___ Data shown ___
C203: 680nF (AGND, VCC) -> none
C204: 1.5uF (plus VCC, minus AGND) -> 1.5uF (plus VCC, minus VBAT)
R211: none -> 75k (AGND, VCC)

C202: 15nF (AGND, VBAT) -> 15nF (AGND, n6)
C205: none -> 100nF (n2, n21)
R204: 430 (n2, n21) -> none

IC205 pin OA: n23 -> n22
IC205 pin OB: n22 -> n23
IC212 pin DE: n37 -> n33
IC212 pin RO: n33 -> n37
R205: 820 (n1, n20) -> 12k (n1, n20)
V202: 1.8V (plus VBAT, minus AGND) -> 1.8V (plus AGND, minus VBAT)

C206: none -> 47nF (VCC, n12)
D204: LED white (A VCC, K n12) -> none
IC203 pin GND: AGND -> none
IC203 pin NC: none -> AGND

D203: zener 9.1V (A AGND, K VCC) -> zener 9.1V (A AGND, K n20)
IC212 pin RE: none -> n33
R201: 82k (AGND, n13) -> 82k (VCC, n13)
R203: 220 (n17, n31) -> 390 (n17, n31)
___
§ **Problem to solve**: Would you please repeat the lines from the one with "IC203 pin GND: AGND -> none" through the last line of the listing above, exactly and with nothing else?

§ **Response to this task**:
IC203 pin GND: AGND -> none
IC203 pin NC: none -> AGND

D203: zener 9.1V (A AGND, K VCC) -> zener 9.1V (A AGND, K n20)
IC212 pin RE: none -> n33
R201: 82k (AGND, n13) -> 82k (VCC, n13)
R203: 220 (n17, n31) -> 390 (n17, n31)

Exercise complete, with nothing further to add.